Scan the entries below. List each line with "purple".

**Entries supplied:**

|---|

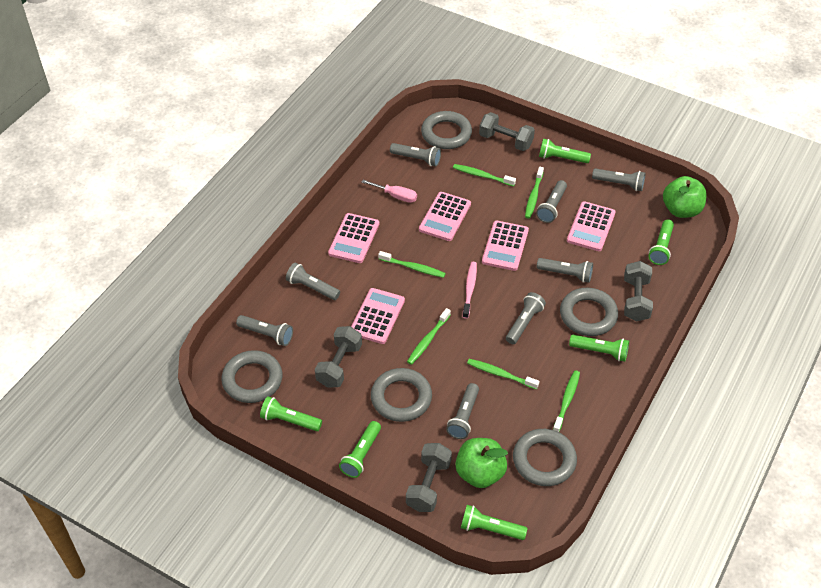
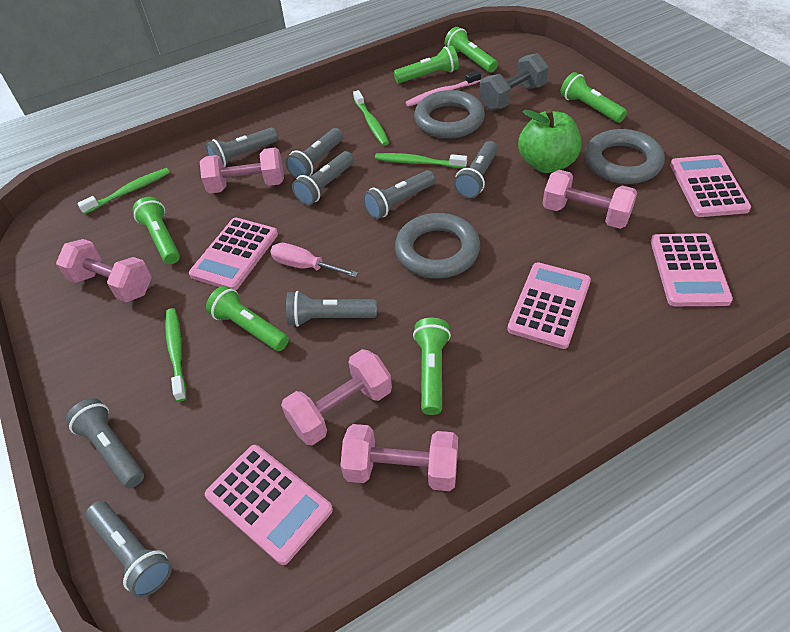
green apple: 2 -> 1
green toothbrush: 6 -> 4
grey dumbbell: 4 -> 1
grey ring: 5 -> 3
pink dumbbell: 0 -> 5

|---|

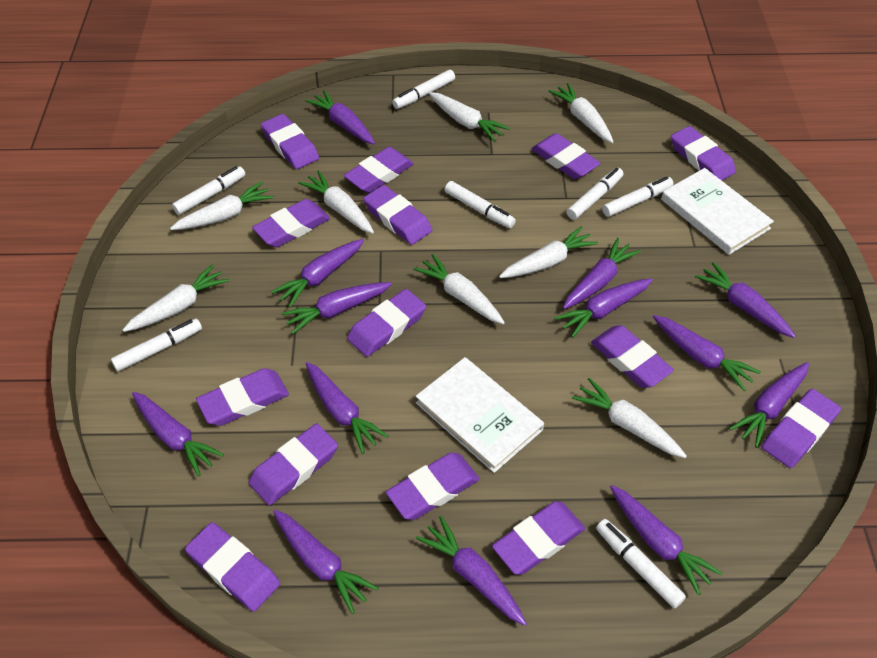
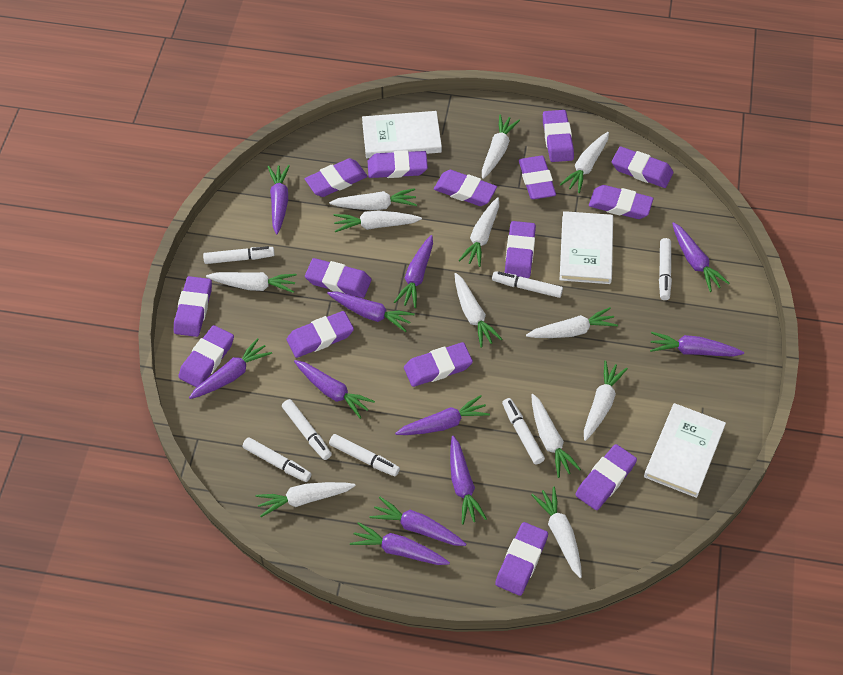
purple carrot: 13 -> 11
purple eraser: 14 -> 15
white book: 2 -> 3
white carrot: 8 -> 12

|---|

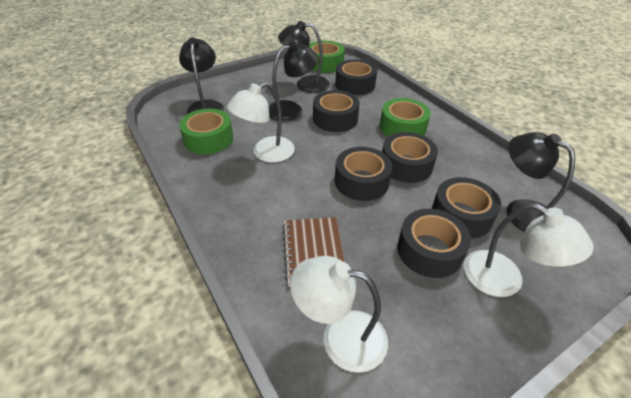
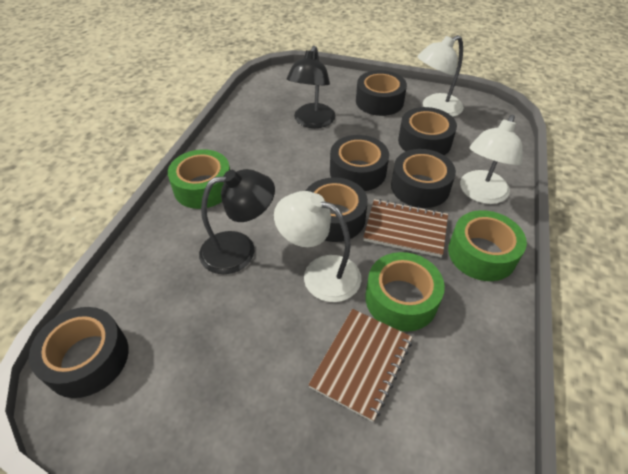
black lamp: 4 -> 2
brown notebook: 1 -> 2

|---|

**Result of the exercise:**
purple carrot: 13 -> 11
purple eraser: 14 -> 15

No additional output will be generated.